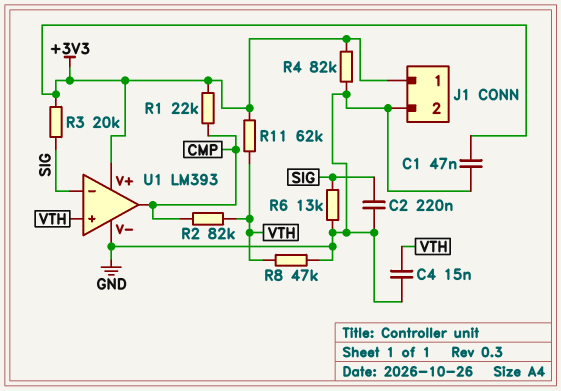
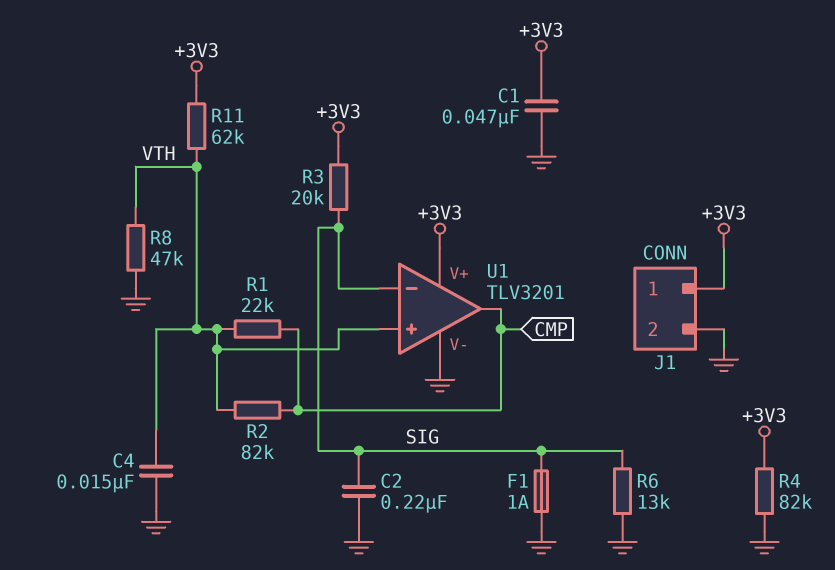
F1: none -> 1A (GND, SIG)
R1: 22k (+3V3, CMP) -> 22k (CMP, VTH)
U1: LM393 -> TLV3201

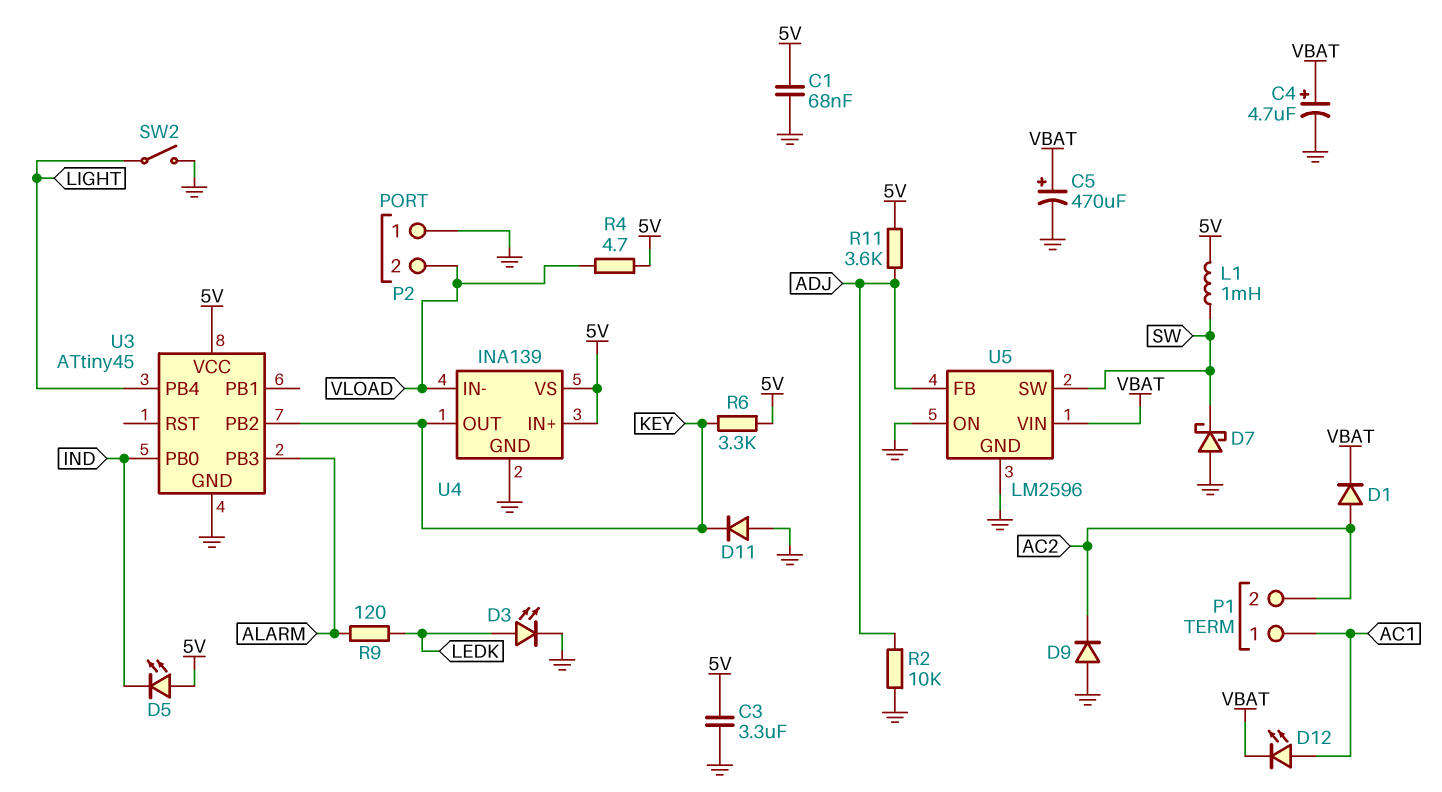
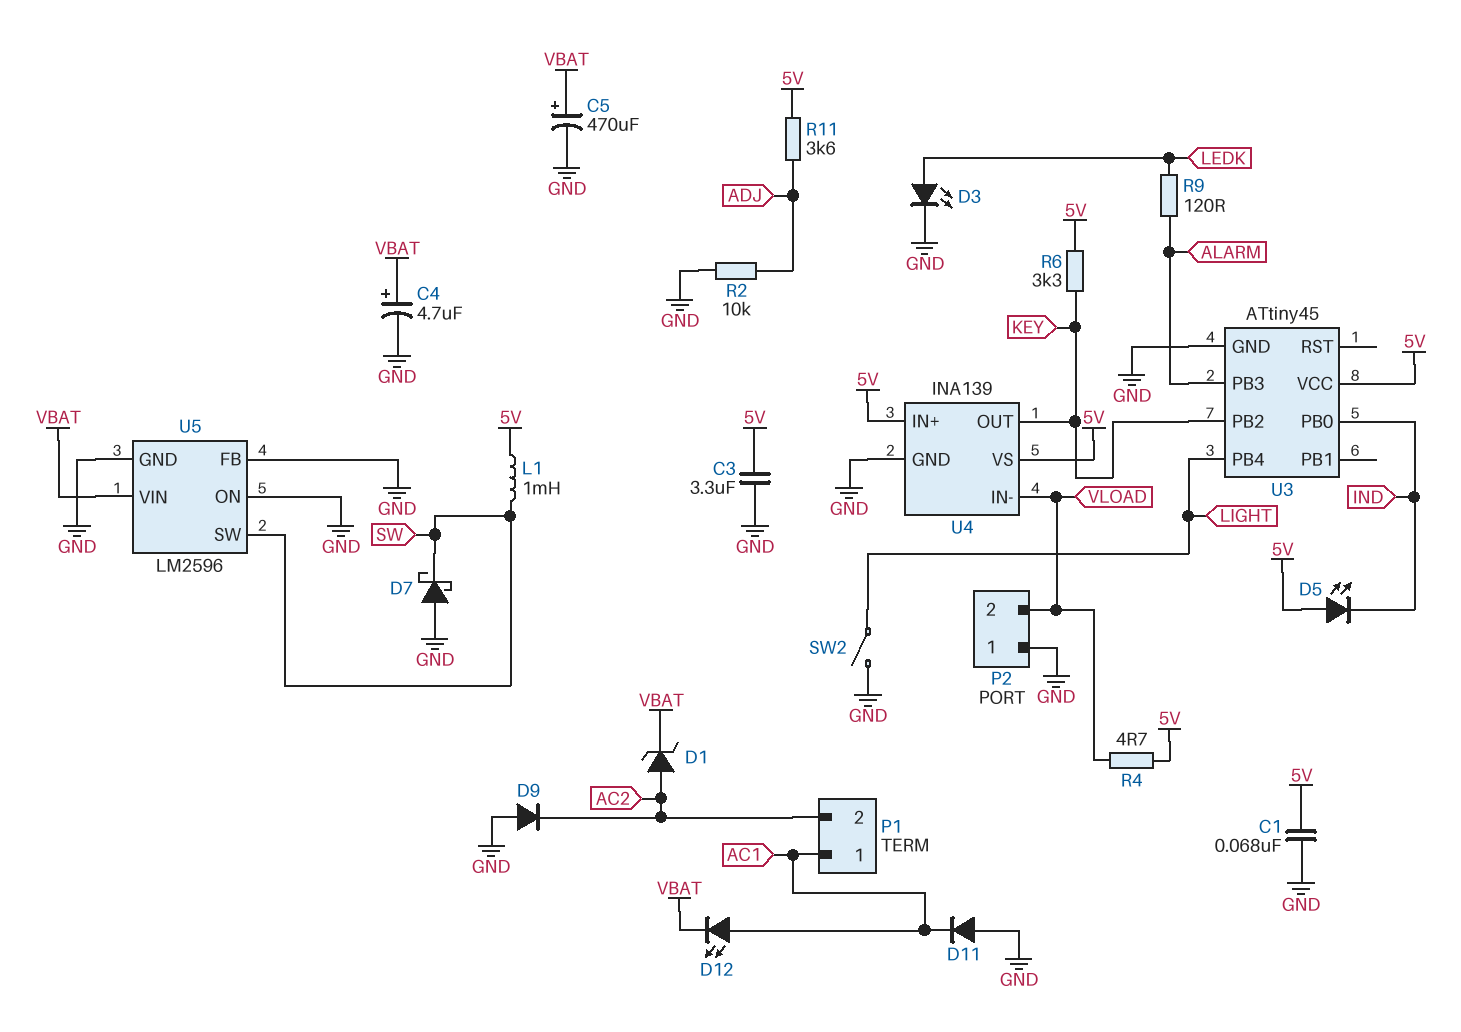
D1: diode (A AC2, K VBAT) -> zener (A AC2, K VBAT)
D11: diode (A GND, K KEY) -> diode (A GND, K AC1)
U5 pin FB: ADJ -> GND

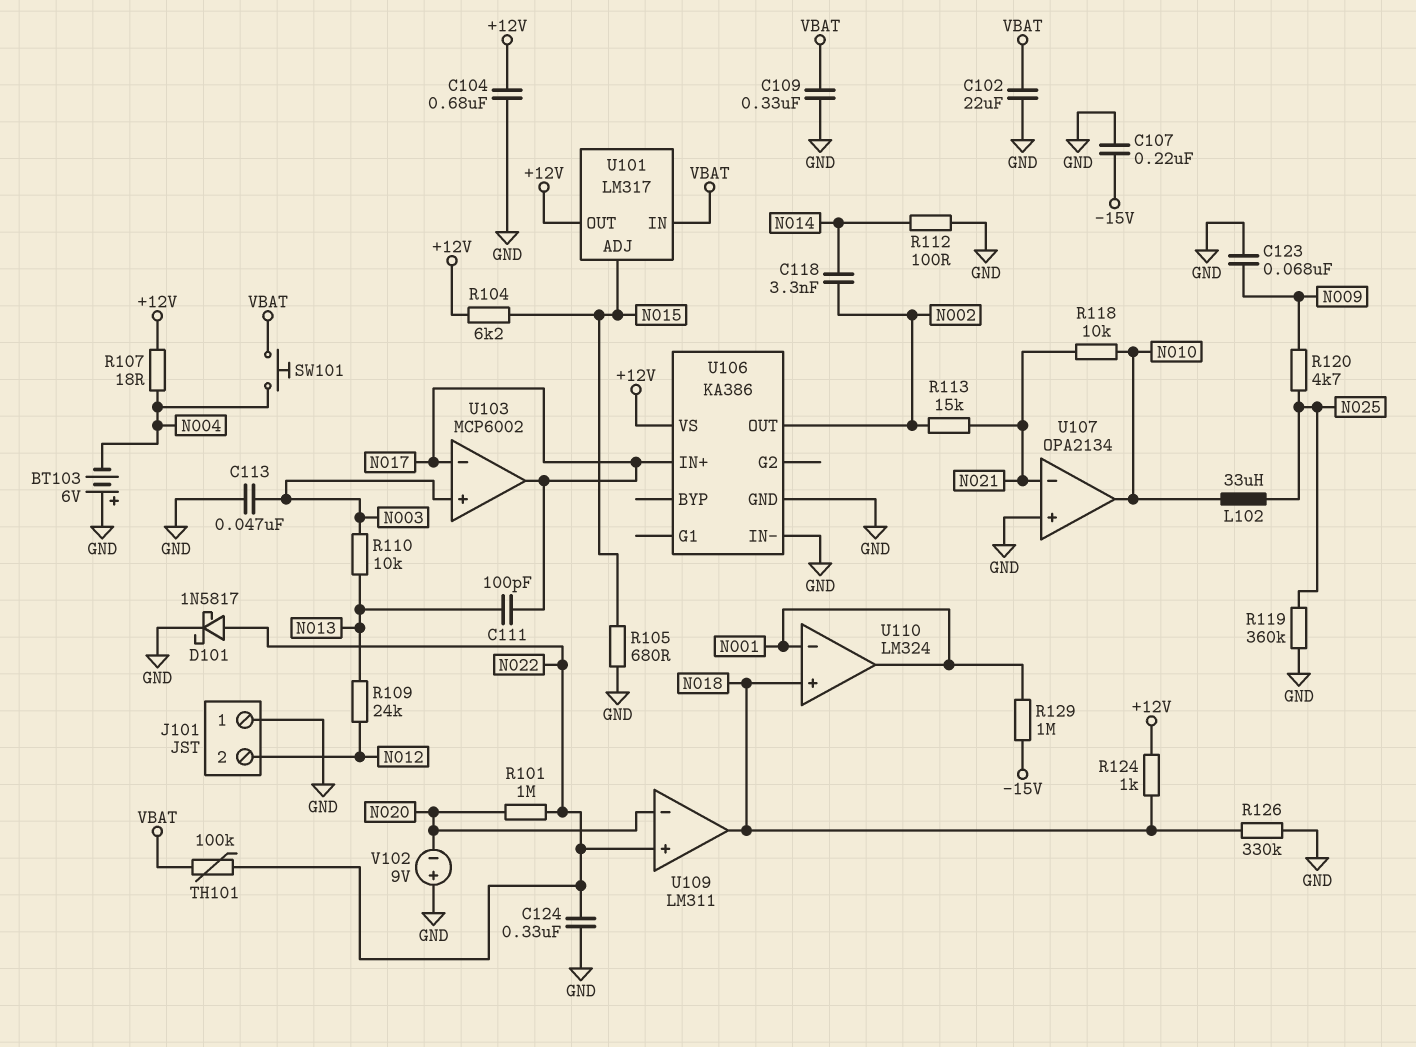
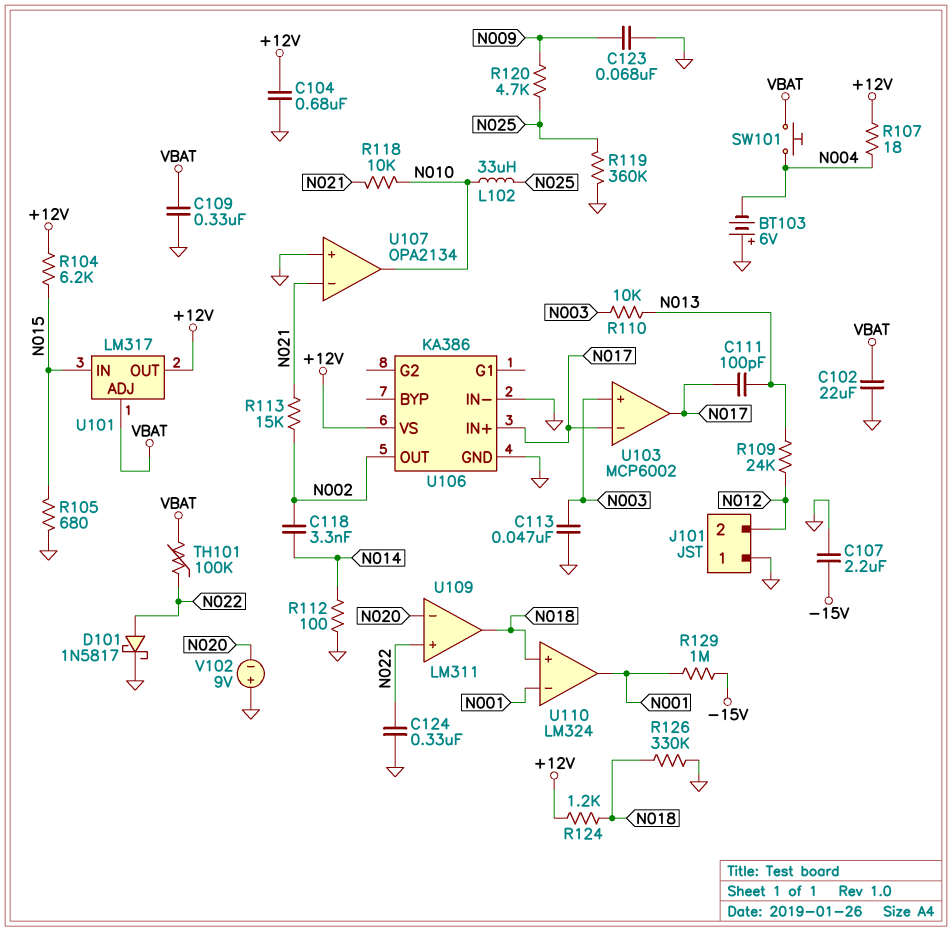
C107: 220nF (-15V, GND) -> 2.2uF (-15V, GND)
R101: 1M (N020, N022) -> none
R124: 1k (+12V, N018) -> 1.2k (+12V, N018)
U101 pin ADJ: N015 -> VBAT
U101 pin IN: VBAT -> N015

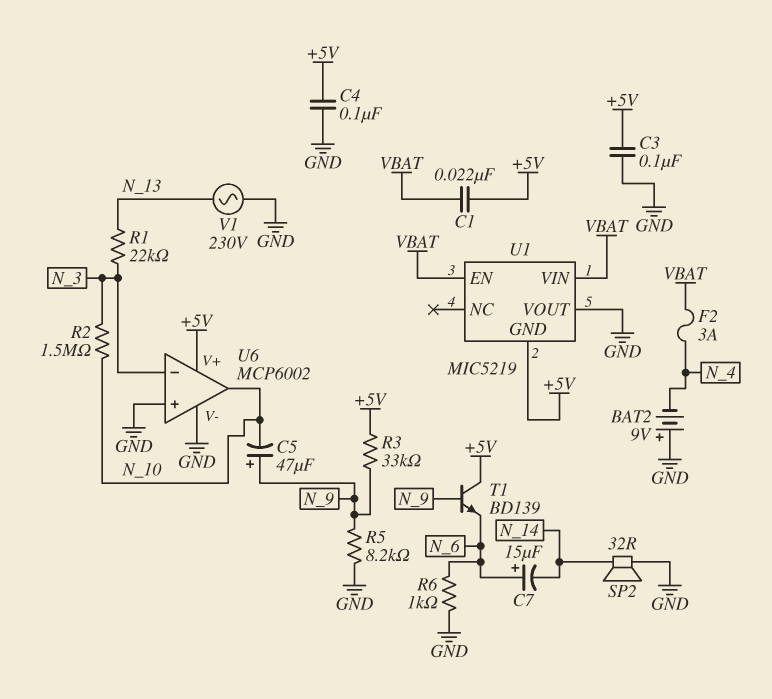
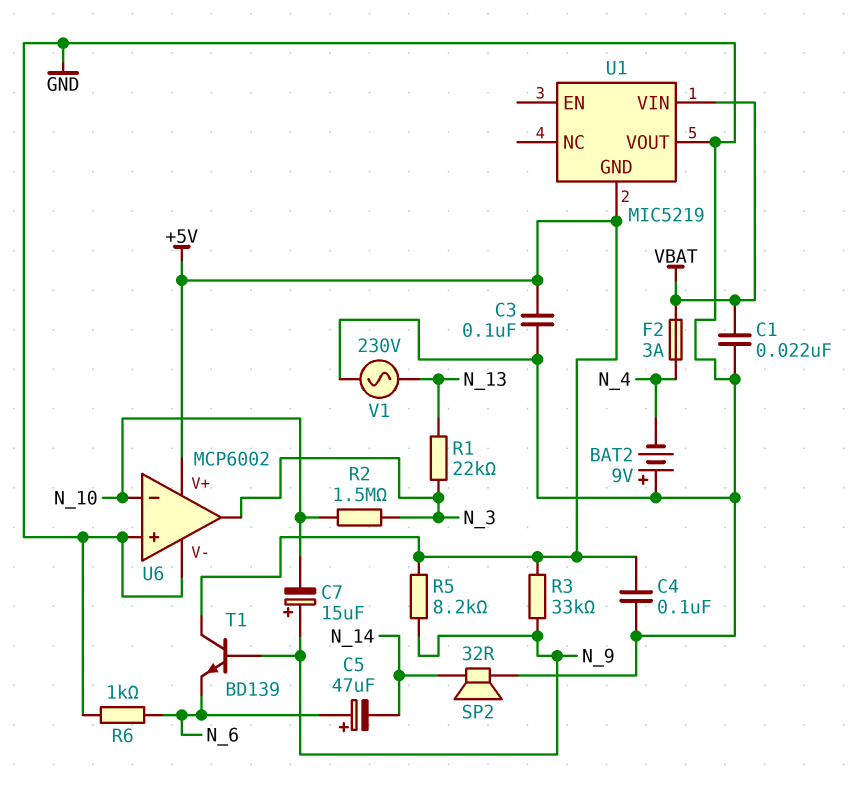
C1: 22nF (+5V, VBAT) -> 22nF (GND, VBAT)
C5: 47uF (plus N_9, minus N_10) -> 47uF (plus N_6, minus N_14)
C7: 15uF (plus N_6, minus N_14) -> 15uF (plus N_9, minus N_10)
R5: 8.2k (GND, N_9) -> 8.2k (+5V, N_9)
U1 pin EN: VBAT -> none
U6 pin in-: N_3 -> N_10
U6 pin out: N_10 -> N_3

────────────────────────────────────────

> _INSTRUCTIONS FOR THE TASK_
Retype the whole listing. Keep every word exact but include no pictures.

> _WRITTEN SOLUTION_
F1: none -> 1A (GND, SIG)
R1: 22k (+3V3, CMP) -> 22k (CMP, VTH)
U1: LM393 -> TLV3201

D1: diode (A AC2, K VBAT) -> zener (A AC2, K VBAT)
D11: diode (A GND, K KEY) -> diode (A GND, K AC1)
U5 pin FB: ADJ -> GND

C107: 220nF (-15V, GND) -> 2.2uF (-15V, GND)
R101: 1M (N020, N022) -> none
R124: 1k (+12V, N018) -> 1.2k (+12V, N018)
U101 pin ADJ: N015 -> VBAT
U101 pin IN: VBAT -> N015

C1: 22nF (+5V, VBAT) -> 22nF (GND, VBAT)
C5: 47uF (plus N_9, minus N_10) -> 47uF (plus N_6, minus N_14)
C7: 15uF (plus N_6, minus N_14) -> 15uF (plus N_9, minus N_10)
R5: 8.2k (GND, N_9) -> 8.2k (+5V, N_9)
U1 pin EN: VBAT -> none
U6 pin in-: N_3 -> N_10
U6 pin out: N_10 -> N_3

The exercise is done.